EXERCISE. Below are some records; copy each line in them that contains "bulb".

(Object change descriptions)

────

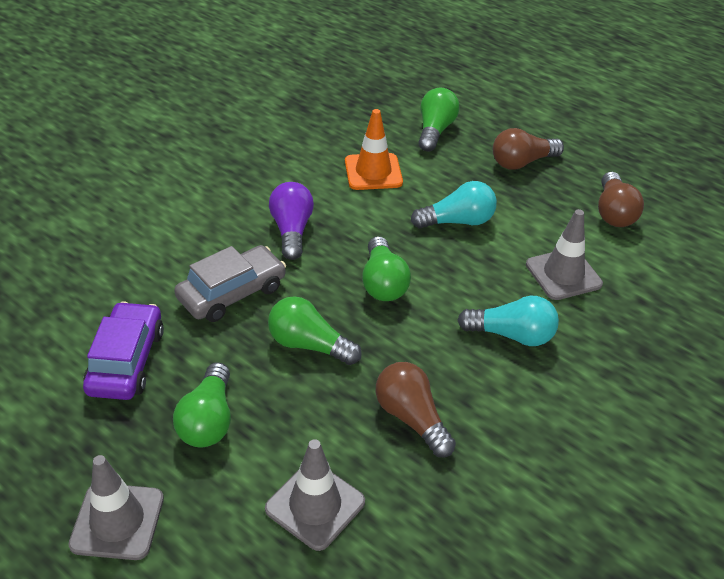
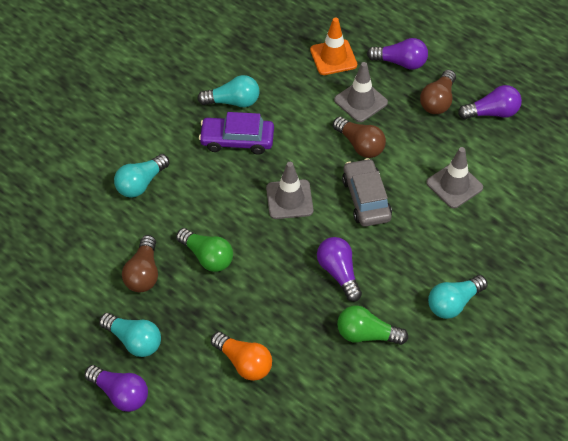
green light bulb: 4 -> 2
orange light bulb: 0 -> 1
purple light bulb: 1 -> 4
turquoise light bulb: 2 -> 4

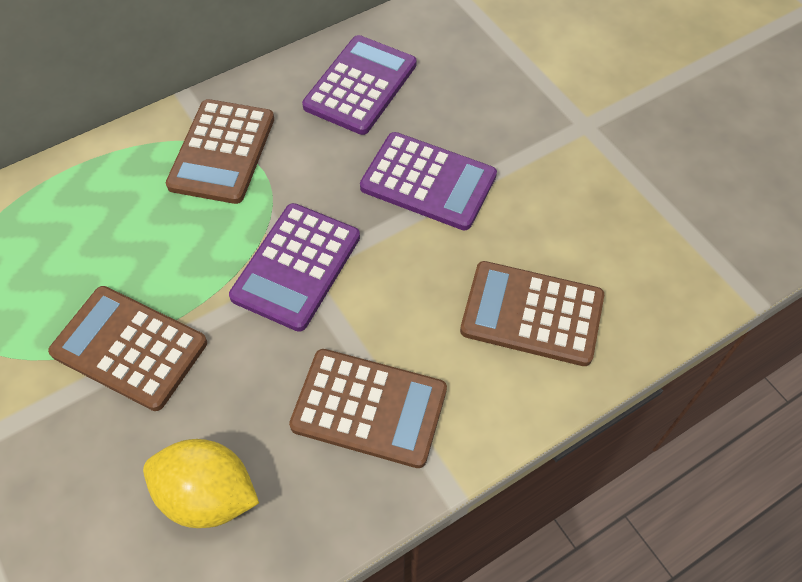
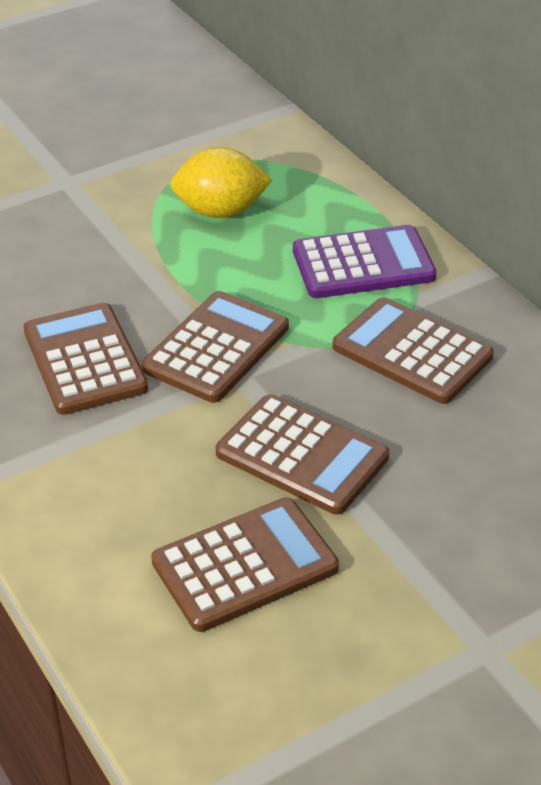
brown calculator: 4 -> 5
purple calculator: 3 -> 1

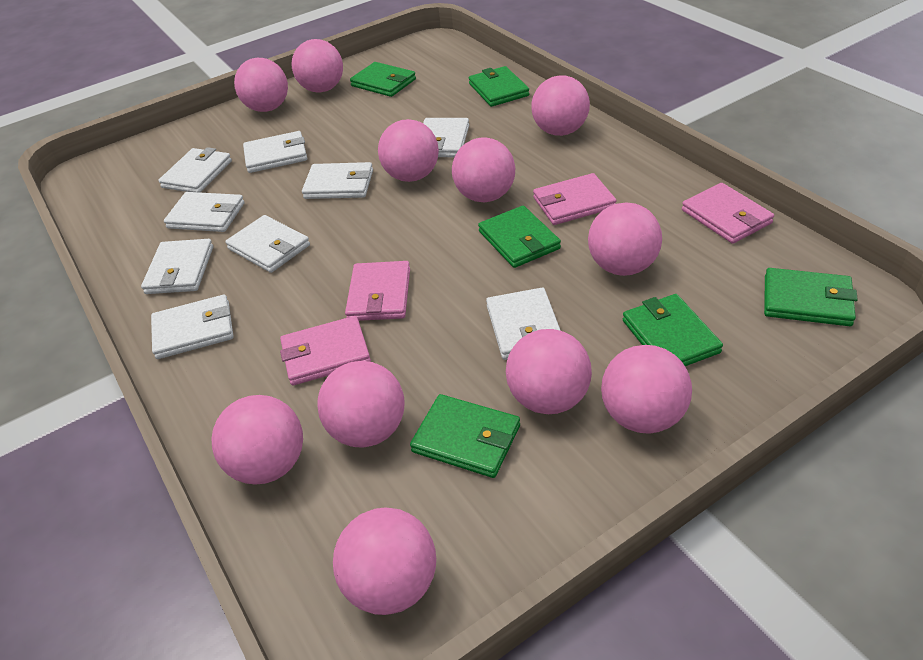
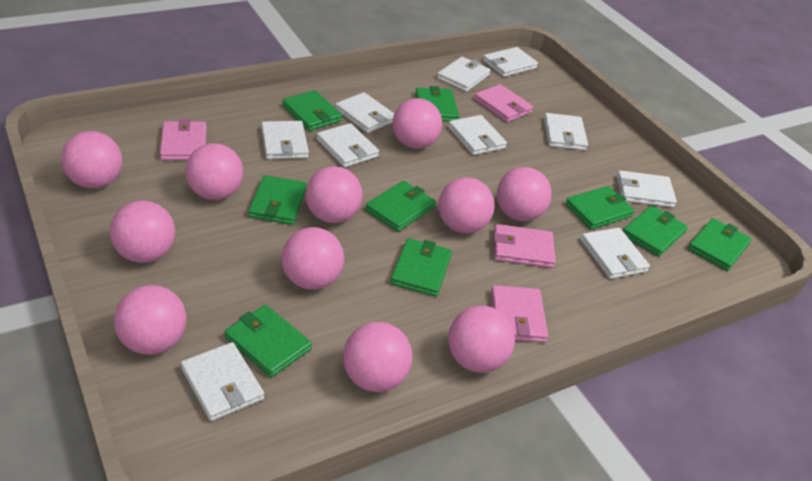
green wallet: 6 -> 9
white wallet: 9 -> 10

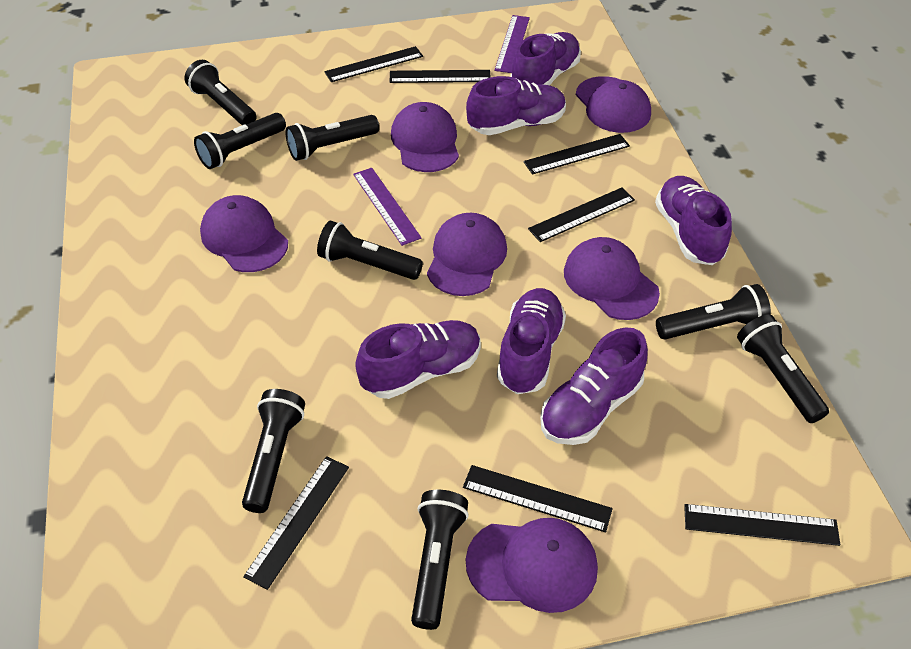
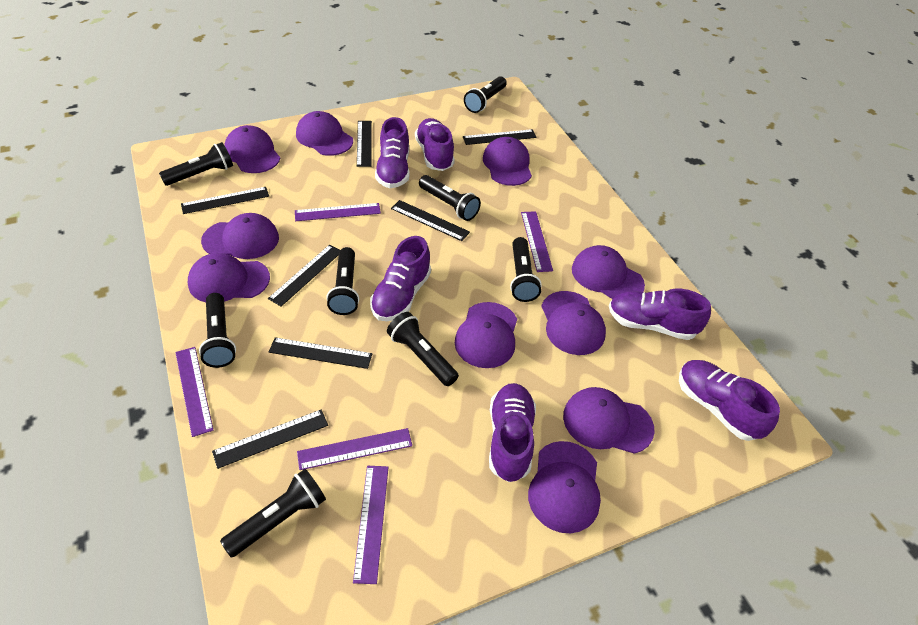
purple cap: 6 -> 10
purple ruler: 2 -> 5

────

TASK RESPONSE.
green light bulb: 4 -> 2
orange light bulb: 0 -> 1
purple light bulb: 1 -> 4
turquoise light bulb: 2 -> 4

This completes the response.